Object matching data:
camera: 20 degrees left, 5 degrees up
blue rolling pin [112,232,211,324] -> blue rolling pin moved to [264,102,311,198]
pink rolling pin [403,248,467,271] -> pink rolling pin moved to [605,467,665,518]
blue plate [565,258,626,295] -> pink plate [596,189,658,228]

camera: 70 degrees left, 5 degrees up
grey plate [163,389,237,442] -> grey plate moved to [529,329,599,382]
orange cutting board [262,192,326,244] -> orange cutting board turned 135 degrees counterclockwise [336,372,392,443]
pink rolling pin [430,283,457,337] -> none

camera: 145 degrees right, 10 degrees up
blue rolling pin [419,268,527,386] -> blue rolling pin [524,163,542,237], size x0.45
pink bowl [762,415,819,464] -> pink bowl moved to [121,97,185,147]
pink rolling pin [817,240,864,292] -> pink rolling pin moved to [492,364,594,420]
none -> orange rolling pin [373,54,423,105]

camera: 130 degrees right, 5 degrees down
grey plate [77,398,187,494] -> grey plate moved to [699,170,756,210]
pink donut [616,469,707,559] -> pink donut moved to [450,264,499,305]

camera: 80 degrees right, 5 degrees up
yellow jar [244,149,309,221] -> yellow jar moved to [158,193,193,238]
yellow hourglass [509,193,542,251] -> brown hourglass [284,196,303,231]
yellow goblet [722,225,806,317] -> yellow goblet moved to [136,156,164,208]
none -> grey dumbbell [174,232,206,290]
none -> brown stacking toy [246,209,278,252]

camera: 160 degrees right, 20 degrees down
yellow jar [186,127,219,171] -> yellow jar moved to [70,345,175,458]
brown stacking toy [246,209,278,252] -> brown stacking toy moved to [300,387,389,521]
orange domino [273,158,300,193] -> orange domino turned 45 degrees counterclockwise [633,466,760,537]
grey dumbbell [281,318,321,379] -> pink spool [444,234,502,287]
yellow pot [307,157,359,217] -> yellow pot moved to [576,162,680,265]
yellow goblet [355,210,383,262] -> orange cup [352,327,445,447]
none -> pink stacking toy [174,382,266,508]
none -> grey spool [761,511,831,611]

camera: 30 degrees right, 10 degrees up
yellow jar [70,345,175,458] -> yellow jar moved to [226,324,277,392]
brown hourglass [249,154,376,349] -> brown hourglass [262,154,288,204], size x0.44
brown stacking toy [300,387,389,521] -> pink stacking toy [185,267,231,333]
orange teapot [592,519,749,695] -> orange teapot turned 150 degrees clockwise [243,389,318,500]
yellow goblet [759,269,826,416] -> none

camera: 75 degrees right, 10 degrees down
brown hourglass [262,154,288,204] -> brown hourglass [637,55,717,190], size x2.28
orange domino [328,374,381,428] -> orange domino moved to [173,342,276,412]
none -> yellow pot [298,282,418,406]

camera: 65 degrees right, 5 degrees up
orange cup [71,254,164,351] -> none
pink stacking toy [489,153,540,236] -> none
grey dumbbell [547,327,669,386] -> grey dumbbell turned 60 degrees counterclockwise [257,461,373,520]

- **WHAT YOU WILL DO**
Extract every line from the one with "orange teapot [592,519,749,695]" down to the final line above, both included, exactly as written.

- **SOLUTION TO THE EXERCISE**
orange teapot [592,519,749,695] -> orange teapot turned 150 degrees clockwise [243,389,318,500]
yellow goblet [759,269,826,416] -> none

camera: 75 degrees right, 10 degrees down
brown hourglass [262,154,288,204] -> brown hourglass [637,55,717,190], size x2.28
orange domino [328,374,381,428] -> orange domino moved to [173,342,276,412]
none -> yellow pot [298,282,418,406]

camera: 65 degrees right, 5 degrees up
orange cup [71,254,164,351] -> none
pink stacking toy [489,153,540,236] -> none
grey dumbbell [547,327,669,386] -> grey dumbbell turned 60 degrees counterclockwise [257,461,373,520]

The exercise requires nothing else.